:: TASK STATEMENT ::
A faithful transcription of all the entries below is needed, without the pictures.

[Stored records]
[Start of section]

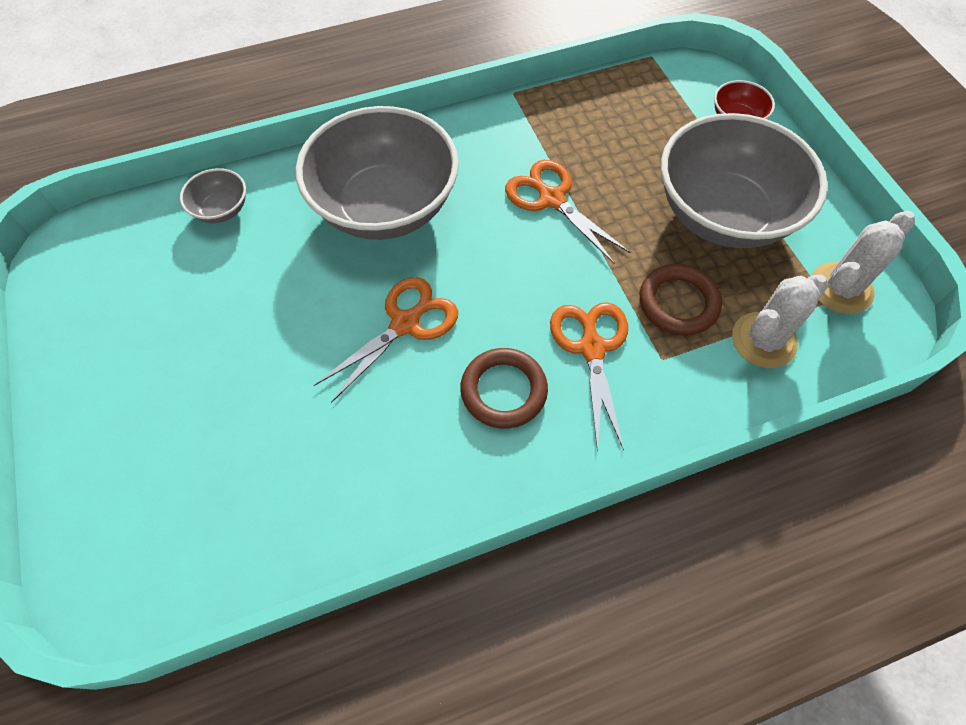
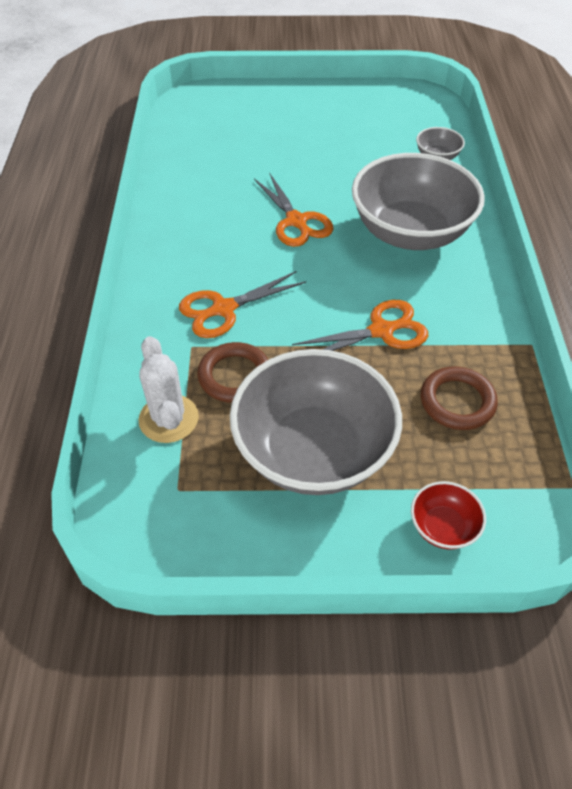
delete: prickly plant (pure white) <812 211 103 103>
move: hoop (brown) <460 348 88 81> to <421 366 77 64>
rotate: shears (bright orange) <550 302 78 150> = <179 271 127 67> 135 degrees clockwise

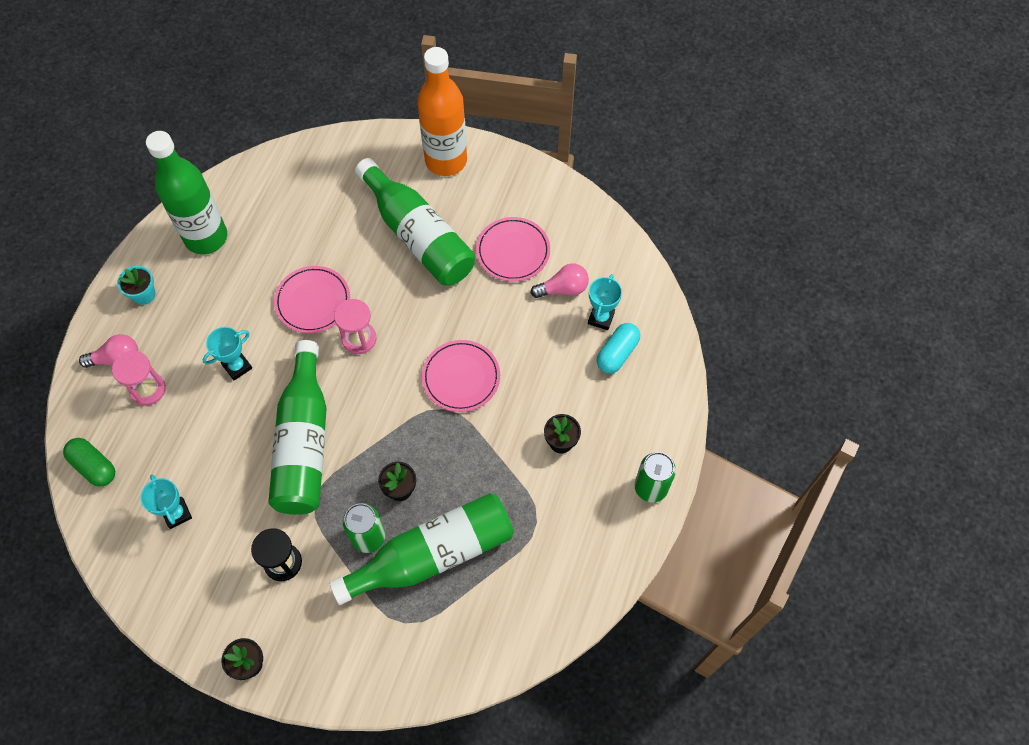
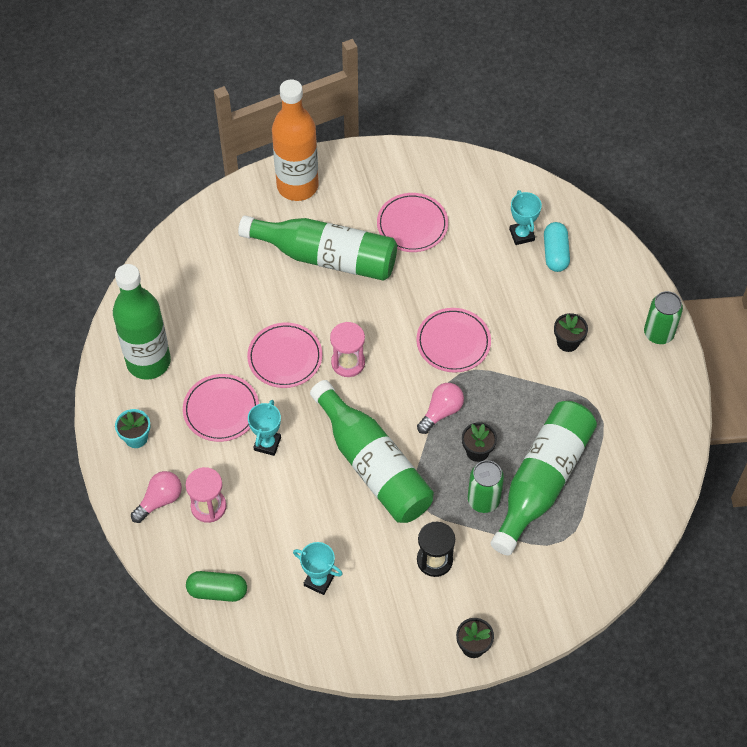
insert: plate (rose-pink) <183 374 76 68>
move: light bulb (rose-pink) <531 264 58 34> to <417 383 47 51>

[End of section]

:: TASK ANSWER ::
delete: prickly plant (pure white) <812 211 103 103>
move: hoop (brown) <460 348 88 81> to <421 366 77 64>
rotate: shears (bright orange) <550 302 78 150> = <179 271 127 67> 135 degrees clockwise

insert: plate (rose-pink) <183 374 76 68>
move: light bulb (rose-pink) <531 264 58 34> to <417 383 47 51>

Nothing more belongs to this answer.